*** Data section Section Begins ***

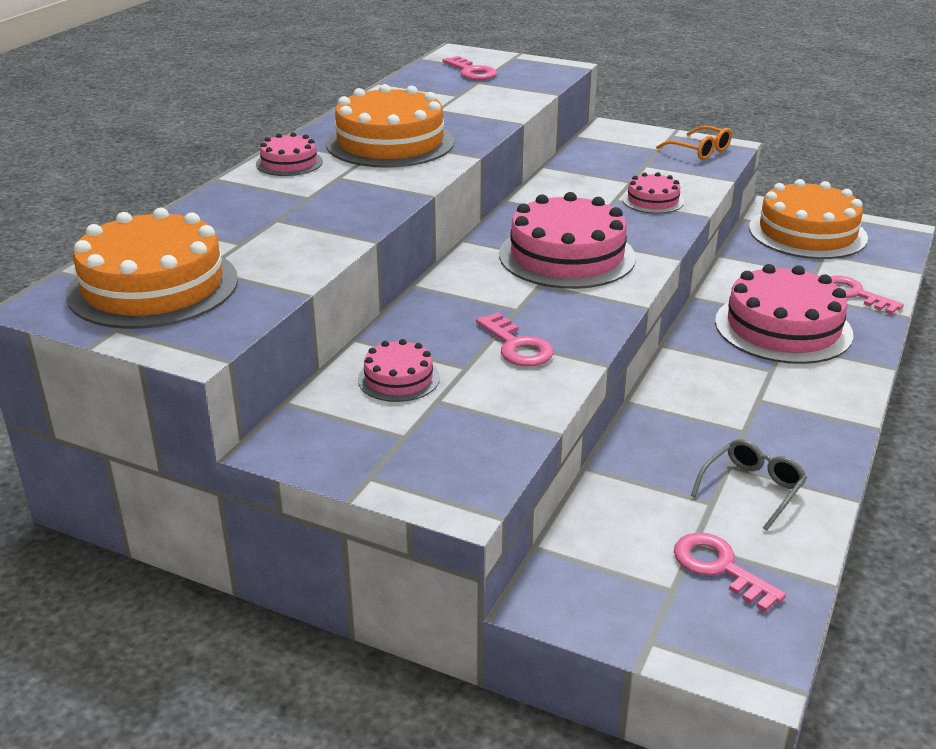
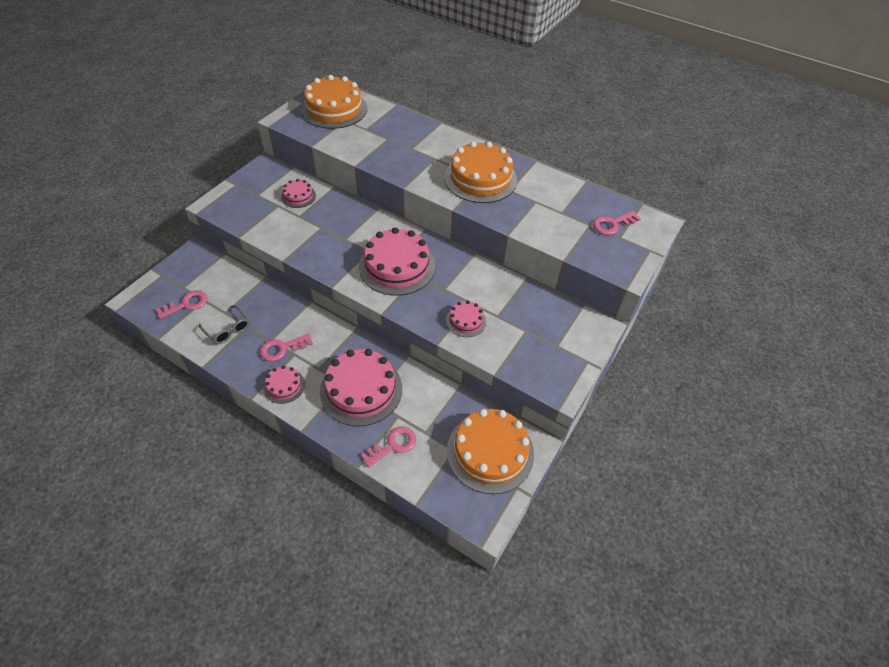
camera: 95 degrees right, 20 degrees up
(289, 163) = (456, 144): pink cake -> pink cake (284, 386)
(517, 346) = (310, 234): pink key -> pink key (282, 348)
(700, 151) = (553, 370): orange glasses -> none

*** Data section Section Ends ***

(Task goal) Reproduce the entire listing exactly, but omit any pictures.

(Response to the exercise)
camera: 95 degrees right, 20 degrees up
(289, 163) = (456, 144): pink cake -> pink cake (284, 386)
(517, 346) = (310, 234): pink key -> pink key (282, 348)
(700, 151) = (553, 370): orange glasses -> none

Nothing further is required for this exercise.